#### What needs to be done
The records that follow are to be printed exactly, with no images.

#### Exercise materials
*** Block opens ***
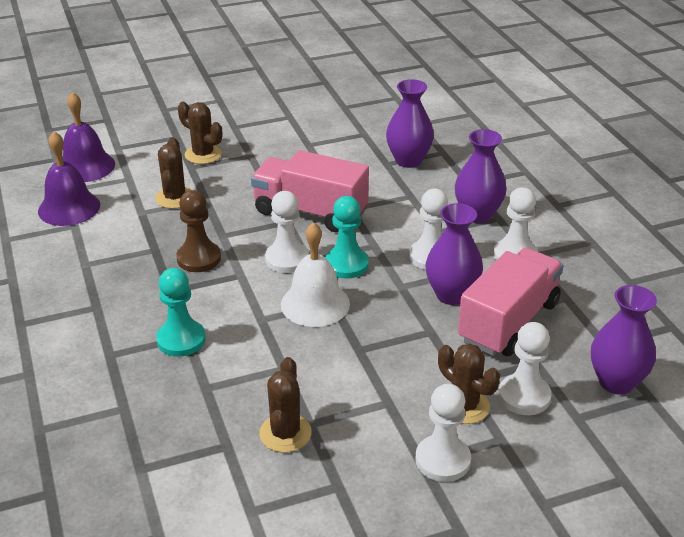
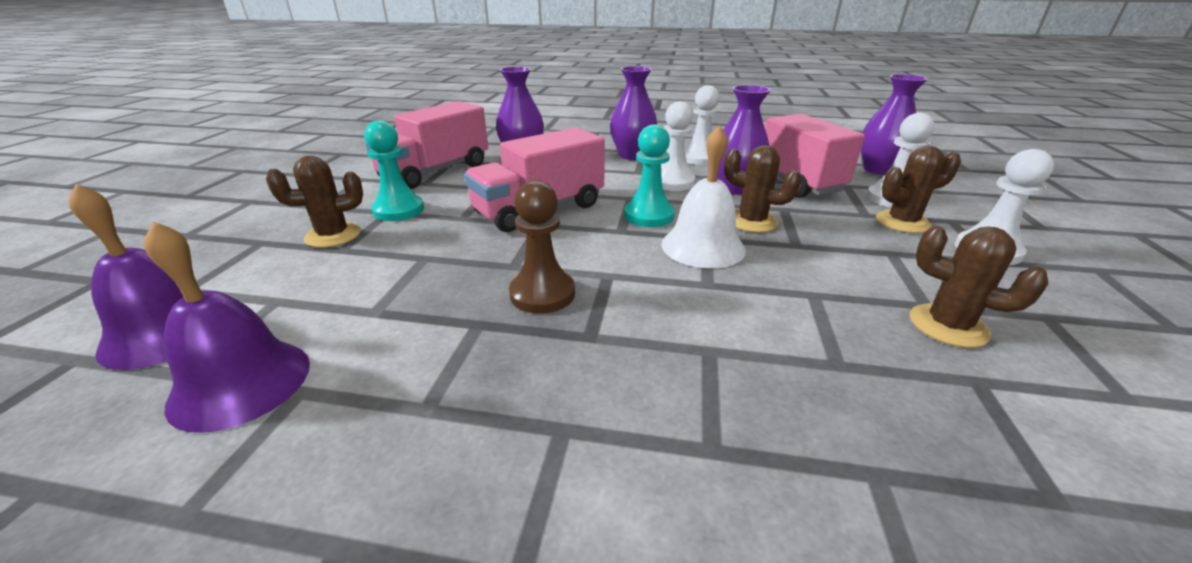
camera: 60 degrees left, 5 degrees down
(175, 198) = (386, 277): brown cactus -> brown cactus (751, 222)
(181, 340) = (715, 357): turquoise pawn -> turquoise pawn (398, 210)
(287, 259) = (607, 241): white pawn -> none
(333, 138) = (435, 171): none -> pink truck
*** Block closes ***
#### Answer to this problem
camera: 60 degrees left, 5 degrees down
(175, 198) = (386, 277): brown cactus -> brown cactus (751, 222)
(181, 340) = (715, 357): turquoise pawn -> turquoise pawn (398, 210)
(287, 259) = (607, 241): white pawn -> none
(333, 138) = (435, 171): none -> pink truck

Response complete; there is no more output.